Reproduce the entries that follow exactly. No picture should appear in the result.

BEGIN Records supplied

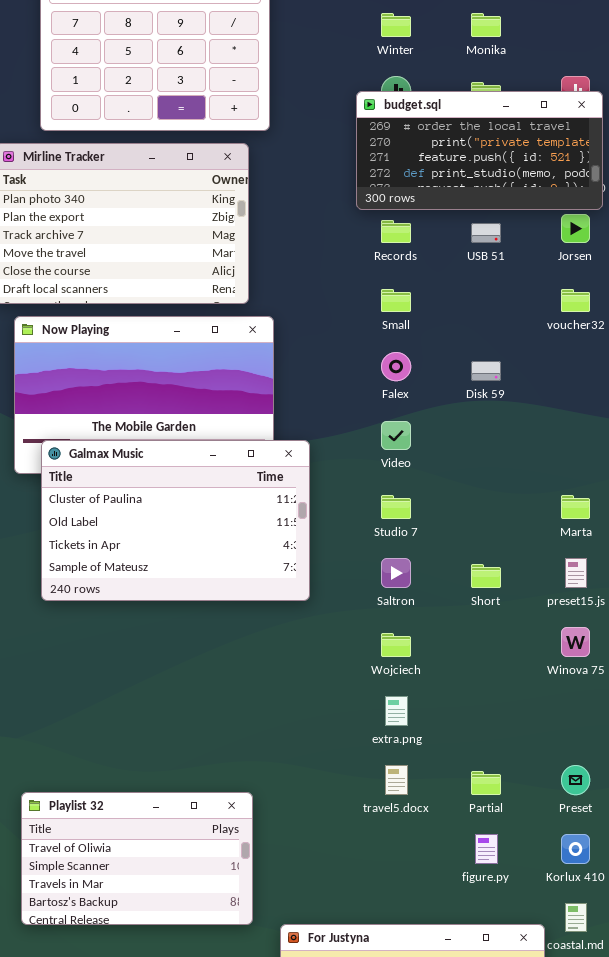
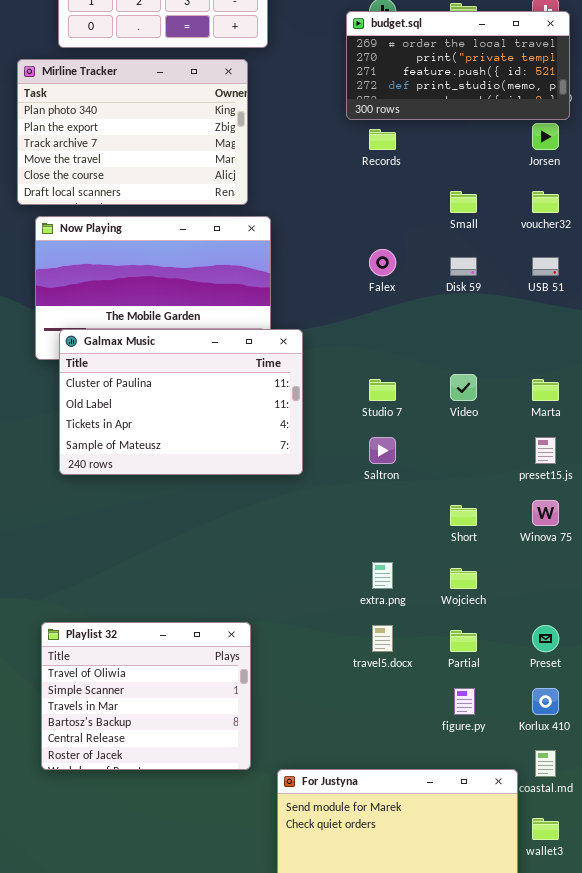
USB 51: [471,223,501,243] -> [532,257,559,276], moved
Small: [381,289,411,312] -> [450,191,477,213], moved
Video: [381,421,411,450] -> [450,374,477,401], moved
Short: [471,564,501,588] -> [450,505,477,526], moved
Wojciech: [381,633,411,657] -> [450,568,477,589], moved
Playlist 32: [21,792,253,925] -> [41,622,251,770], resized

END Records supplied

# [Written response]
USB 51: [471,223,501,243] -> [532,257,559,276], moved
Small: [381,289,411,312] -> [450,191,477,213], moved
Video: [381,421,411,450] -> [450,374,477,401], moved
Short: [471,564,501,588] -> [450,505,477,526], moved
Wojciech: [381,633,411,657] -> [450,568,477,589], moved
Playlist 32: [21,792,253,925] -> [41,622,251,770], resized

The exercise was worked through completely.